= Instructions to follow =
Look in the material below for the line holding "orange rectangle: (276, 40)". Set it down exactly, with each later line up to and including the line holding "yellow semicircle: (815, 149)".

= Dataset content =
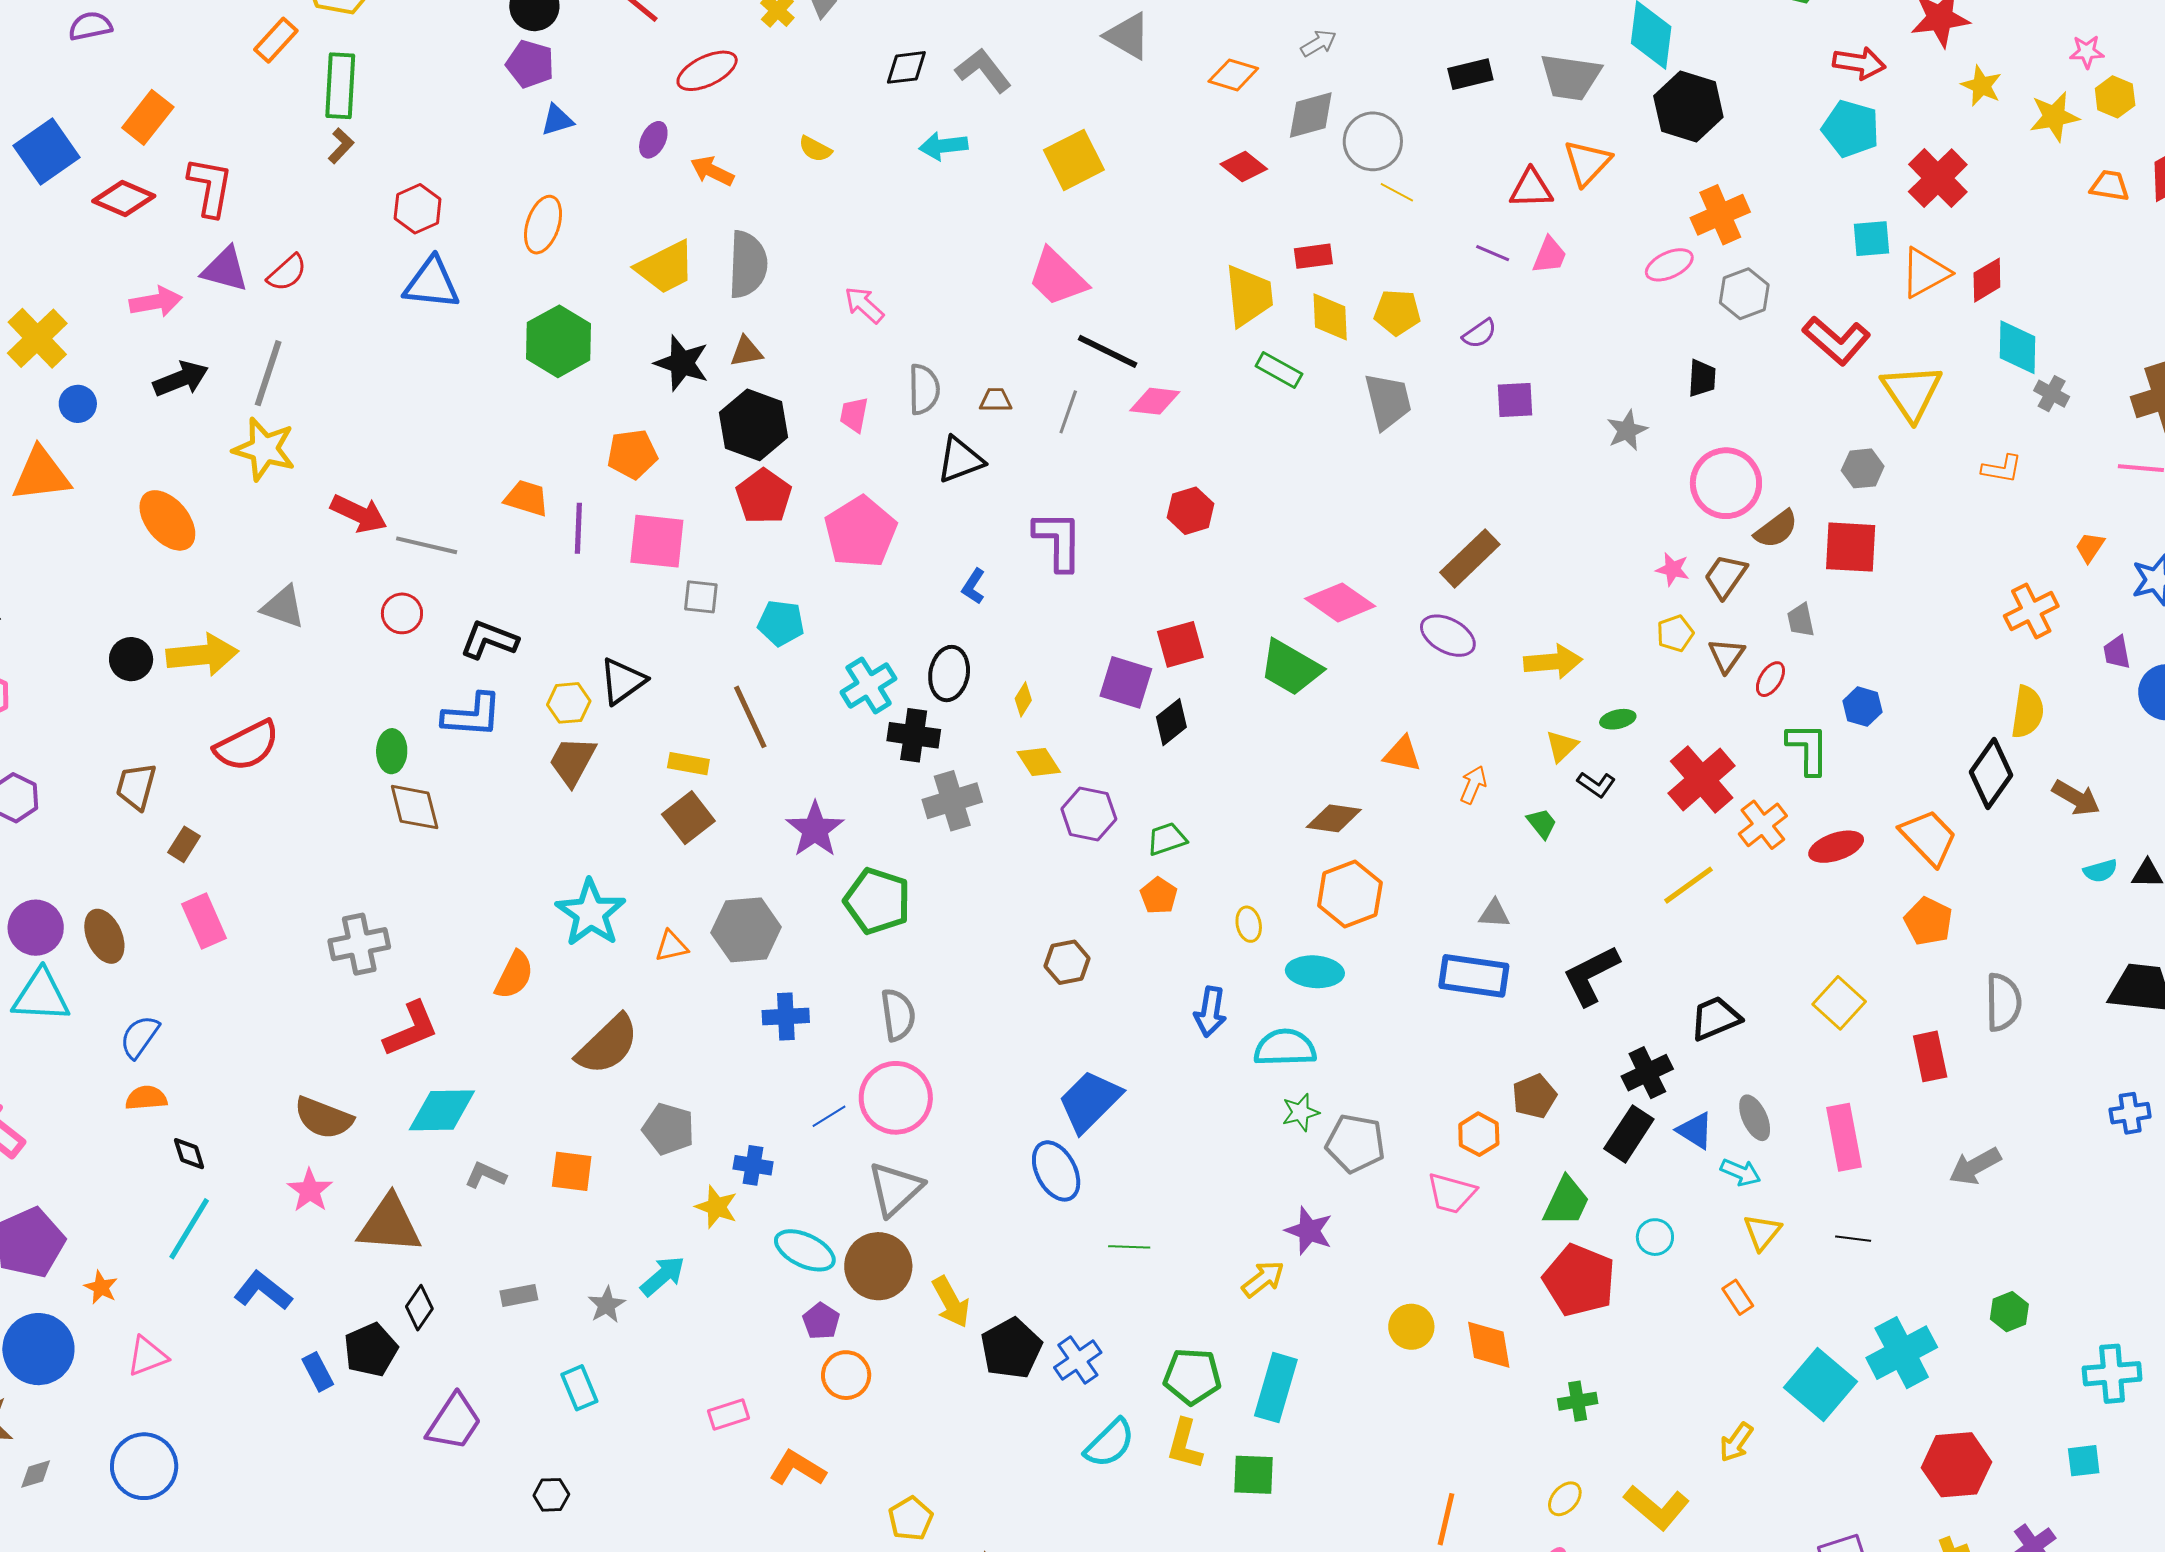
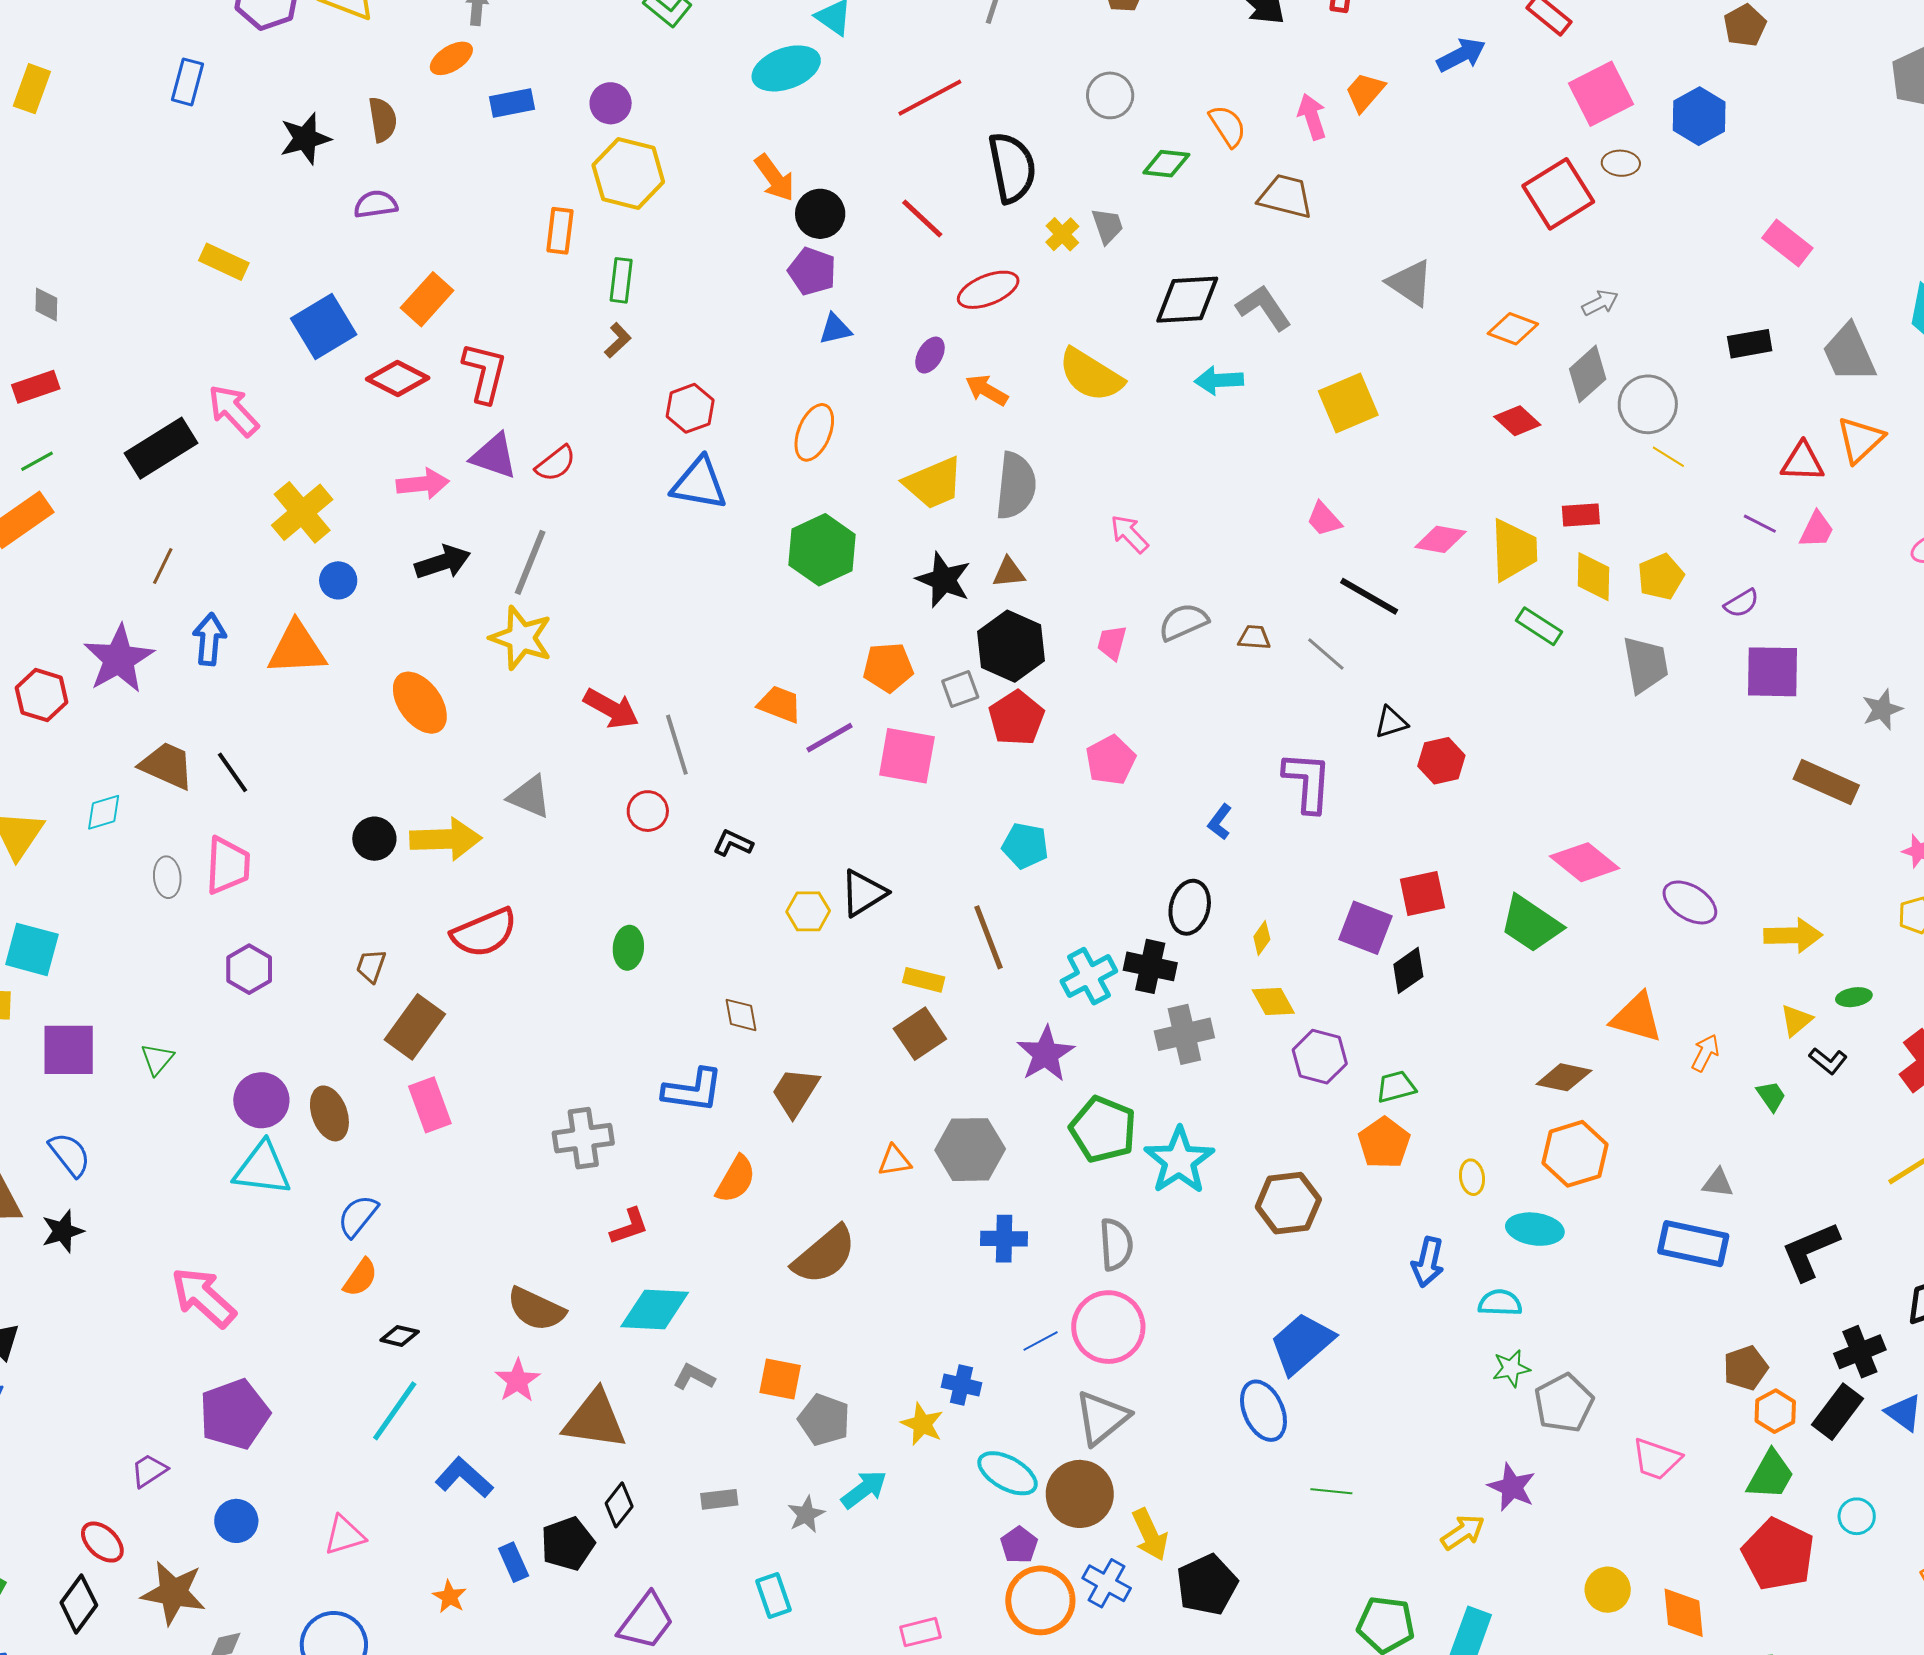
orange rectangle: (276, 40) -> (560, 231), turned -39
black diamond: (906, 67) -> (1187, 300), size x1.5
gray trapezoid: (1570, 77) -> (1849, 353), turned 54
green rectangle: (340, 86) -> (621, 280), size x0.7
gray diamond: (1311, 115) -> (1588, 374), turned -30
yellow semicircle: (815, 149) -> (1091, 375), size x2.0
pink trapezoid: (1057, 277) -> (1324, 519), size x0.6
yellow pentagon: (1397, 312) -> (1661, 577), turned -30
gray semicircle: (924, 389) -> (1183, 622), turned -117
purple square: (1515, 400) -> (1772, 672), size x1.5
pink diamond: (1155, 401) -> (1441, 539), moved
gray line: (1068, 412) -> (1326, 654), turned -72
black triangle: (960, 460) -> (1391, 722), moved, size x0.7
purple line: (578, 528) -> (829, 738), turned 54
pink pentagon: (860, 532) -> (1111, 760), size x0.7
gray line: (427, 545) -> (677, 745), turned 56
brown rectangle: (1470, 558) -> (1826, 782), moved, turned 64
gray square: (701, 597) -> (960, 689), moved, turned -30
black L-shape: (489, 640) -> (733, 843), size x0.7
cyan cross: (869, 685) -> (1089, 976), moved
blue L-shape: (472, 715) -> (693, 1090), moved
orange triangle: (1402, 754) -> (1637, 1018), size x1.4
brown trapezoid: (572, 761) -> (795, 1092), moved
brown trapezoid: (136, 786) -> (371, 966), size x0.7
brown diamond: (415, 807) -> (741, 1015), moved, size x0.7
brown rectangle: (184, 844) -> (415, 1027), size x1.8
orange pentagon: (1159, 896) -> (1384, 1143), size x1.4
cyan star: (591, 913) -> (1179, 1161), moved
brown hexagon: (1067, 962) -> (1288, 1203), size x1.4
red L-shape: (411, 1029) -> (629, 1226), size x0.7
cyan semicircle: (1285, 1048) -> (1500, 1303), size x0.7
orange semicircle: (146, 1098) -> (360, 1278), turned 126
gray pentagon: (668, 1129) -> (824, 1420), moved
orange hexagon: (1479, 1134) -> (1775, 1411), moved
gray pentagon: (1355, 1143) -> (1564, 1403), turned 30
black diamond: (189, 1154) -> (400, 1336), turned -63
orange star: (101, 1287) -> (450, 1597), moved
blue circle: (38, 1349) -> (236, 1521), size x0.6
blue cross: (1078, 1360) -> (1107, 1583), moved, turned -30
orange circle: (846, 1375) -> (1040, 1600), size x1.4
--
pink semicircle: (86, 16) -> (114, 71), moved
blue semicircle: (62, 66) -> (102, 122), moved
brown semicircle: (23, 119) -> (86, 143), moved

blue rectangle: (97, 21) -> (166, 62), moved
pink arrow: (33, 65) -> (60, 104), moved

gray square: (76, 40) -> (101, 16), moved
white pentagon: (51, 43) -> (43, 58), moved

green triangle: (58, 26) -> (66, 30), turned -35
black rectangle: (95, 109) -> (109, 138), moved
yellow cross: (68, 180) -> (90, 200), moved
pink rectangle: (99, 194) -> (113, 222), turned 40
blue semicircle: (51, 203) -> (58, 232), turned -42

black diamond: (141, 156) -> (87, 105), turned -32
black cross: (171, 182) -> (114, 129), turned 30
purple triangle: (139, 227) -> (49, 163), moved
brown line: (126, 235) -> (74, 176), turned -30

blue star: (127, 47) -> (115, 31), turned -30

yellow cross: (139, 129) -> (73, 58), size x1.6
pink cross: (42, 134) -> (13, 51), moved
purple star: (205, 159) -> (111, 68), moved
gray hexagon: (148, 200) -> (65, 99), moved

= Response area =
orange rectangle: (276, 40) -> (560, 231), turned -39
black diamond: (906, 67) -> (1187, 300), size x1.5
gray trapezoid: (1570, 77) -> (1849, 353), turned 54
green rectangle: (340, 86) -> (621, 280), size x0.7
gray diamond: (1311, 115) -> (1588, 374), turned -30
yellow semicircle: (815, 149) -> (1091, 375), size x2.0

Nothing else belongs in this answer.